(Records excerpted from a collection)
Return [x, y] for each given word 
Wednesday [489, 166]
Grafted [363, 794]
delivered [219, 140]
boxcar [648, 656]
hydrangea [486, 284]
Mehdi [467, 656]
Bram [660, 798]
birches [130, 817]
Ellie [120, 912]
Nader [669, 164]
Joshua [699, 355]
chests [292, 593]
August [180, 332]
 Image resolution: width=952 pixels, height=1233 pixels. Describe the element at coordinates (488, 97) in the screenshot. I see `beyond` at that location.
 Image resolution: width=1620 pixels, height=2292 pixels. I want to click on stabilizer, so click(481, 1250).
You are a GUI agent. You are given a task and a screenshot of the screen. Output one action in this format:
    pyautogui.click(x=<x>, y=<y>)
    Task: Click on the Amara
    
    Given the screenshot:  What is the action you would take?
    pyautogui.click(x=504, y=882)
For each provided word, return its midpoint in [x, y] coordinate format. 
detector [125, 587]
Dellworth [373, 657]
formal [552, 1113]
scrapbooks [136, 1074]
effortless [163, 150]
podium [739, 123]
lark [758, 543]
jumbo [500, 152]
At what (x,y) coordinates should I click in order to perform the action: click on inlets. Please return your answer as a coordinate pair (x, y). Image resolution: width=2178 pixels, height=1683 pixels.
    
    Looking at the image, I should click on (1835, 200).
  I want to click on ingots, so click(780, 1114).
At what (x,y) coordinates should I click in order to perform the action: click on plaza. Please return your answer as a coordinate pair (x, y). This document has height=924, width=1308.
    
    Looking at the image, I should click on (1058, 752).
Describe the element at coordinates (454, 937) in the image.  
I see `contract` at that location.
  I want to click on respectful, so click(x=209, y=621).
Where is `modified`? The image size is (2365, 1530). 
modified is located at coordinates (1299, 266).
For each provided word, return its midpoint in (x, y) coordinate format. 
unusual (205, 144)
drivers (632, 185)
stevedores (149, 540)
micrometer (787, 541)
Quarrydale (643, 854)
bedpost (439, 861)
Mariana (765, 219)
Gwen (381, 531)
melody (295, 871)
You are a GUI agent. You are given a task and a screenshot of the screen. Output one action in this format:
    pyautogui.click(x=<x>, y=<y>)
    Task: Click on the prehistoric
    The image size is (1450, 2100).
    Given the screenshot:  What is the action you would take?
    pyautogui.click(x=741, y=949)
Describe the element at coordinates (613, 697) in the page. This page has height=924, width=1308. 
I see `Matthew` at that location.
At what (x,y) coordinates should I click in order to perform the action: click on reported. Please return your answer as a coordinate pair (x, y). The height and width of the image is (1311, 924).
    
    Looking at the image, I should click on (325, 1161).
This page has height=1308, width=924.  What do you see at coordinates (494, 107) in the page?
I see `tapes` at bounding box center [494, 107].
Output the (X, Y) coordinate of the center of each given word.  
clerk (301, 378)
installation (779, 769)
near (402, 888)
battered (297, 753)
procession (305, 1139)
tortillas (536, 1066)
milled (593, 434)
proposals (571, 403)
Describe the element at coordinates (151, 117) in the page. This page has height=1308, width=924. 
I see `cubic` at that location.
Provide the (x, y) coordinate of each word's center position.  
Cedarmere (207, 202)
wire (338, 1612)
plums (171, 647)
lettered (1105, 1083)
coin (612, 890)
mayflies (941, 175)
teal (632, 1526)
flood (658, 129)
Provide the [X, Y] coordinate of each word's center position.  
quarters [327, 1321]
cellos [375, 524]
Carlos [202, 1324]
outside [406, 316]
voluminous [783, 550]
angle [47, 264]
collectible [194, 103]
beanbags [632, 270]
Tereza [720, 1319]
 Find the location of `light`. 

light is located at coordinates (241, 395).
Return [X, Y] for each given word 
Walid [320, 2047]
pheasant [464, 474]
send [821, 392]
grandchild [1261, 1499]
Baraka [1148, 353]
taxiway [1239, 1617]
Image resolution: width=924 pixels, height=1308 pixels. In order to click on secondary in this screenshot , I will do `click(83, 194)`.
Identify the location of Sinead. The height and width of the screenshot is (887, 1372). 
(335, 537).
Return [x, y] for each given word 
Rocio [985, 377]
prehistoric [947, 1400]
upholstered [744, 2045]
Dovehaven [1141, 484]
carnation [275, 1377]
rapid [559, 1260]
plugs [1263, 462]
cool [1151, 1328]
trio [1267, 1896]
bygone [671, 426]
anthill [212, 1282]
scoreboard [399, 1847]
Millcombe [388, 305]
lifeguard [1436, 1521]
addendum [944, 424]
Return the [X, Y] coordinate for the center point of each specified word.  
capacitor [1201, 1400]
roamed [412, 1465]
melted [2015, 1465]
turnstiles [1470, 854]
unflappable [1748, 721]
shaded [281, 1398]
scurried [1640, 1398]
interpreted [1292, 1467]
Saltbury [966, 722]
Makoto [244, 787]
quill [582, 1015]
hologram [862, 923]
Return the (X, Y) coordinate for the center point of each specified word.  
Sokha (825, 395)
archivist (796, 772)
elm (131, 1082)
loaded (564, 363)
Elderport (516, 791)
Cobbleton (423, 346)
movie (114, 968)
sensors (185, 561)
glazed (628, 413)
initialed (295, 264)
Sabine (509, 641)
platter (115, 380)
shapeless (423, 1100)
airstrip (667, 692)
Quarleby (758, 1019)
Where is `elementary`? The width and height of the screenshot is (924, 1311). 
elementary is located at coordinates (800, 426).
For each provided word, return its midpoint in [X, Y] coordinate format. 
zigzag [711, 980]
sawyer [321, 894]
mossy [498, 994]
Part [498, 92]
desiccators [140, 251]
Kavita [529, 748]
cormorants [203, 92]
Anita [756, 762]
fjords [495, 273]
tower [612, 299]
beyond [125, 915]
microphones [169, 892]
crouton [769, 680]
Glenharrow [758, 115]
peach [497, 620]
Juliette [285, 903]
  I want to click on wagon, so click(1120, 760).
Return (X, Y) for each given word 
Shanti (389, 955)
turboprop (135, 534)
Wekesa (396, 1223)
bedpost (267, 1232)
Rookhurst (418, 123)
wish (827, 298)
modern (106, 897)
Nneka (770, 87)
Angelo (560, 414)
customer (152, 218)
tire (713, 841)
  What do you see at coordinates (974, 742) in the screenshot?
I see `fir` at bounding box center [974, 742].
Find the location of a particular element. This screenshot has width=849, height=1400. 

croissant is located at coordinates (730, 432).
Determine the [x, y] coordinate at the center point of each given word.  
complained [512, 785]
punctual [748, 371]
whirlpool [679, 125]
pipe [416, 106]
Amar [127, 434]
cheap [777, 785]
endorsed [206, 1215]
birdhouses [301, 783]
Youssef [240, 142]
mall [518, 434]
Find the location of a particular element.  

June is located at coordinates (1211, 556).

## PROBLEM REQUIREMENTS
List every line of the records above that contains the string "format", matching case exactly.

## RESPONSE TO THIS EXERCISE
You are a GUI agent. You are given a task and a screenshot of the screen. Output one action in this format:
For each provided word, return its midpoint in [x, y] coordinate format. 
For each provided word, return its midpoint in (x, y) coordinate format. 
You are a GUI agent. You are given a task and a screenshot of the screen. Output one action in this format:
For each provided word, return its midpoint in [X, Y] coordinate format. 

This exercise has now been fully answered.